▶ [Available data]

[Start of section]

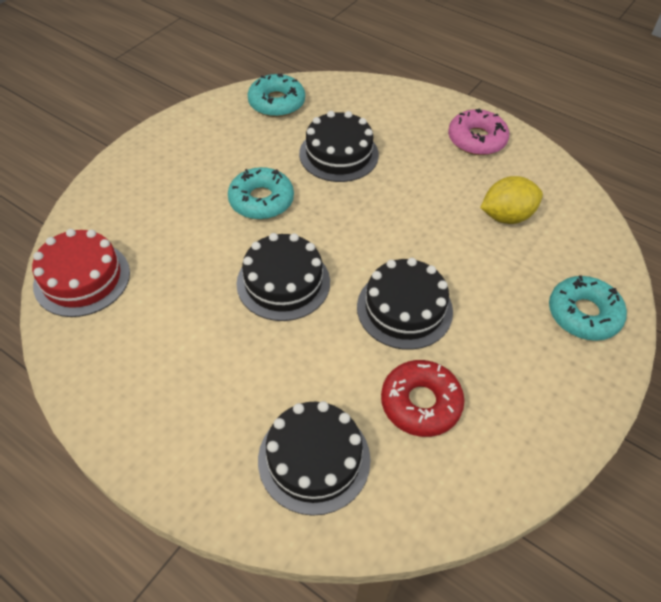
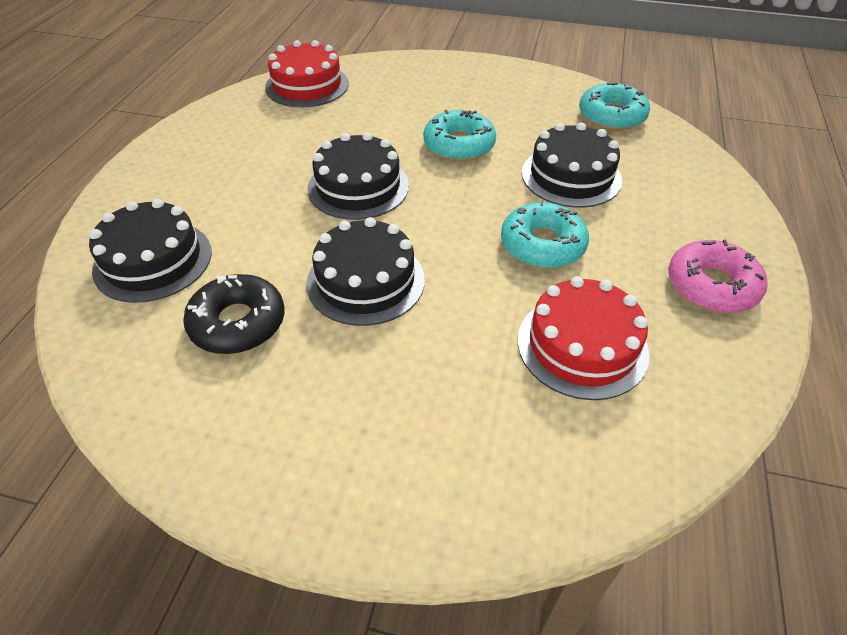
camera: 70 degrees right, 5 degrees down
(420, 403) = (238, 323): red donut -> black donut
(506, 216) = (582, 346): yellow lemon -> red cake
(583, 314) = (445, 470): turquoise donut -> turquoise donut (542, 245)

[End of section]

▶ [Directions] Go through the listing above and copy each line where the string "donut" appears.

▶ [Written response]
(420, 403) = (238, 323): red donut -> black donut
(583, 314) = (445, 470): turquoise donut -> turquoise donut (542, 245)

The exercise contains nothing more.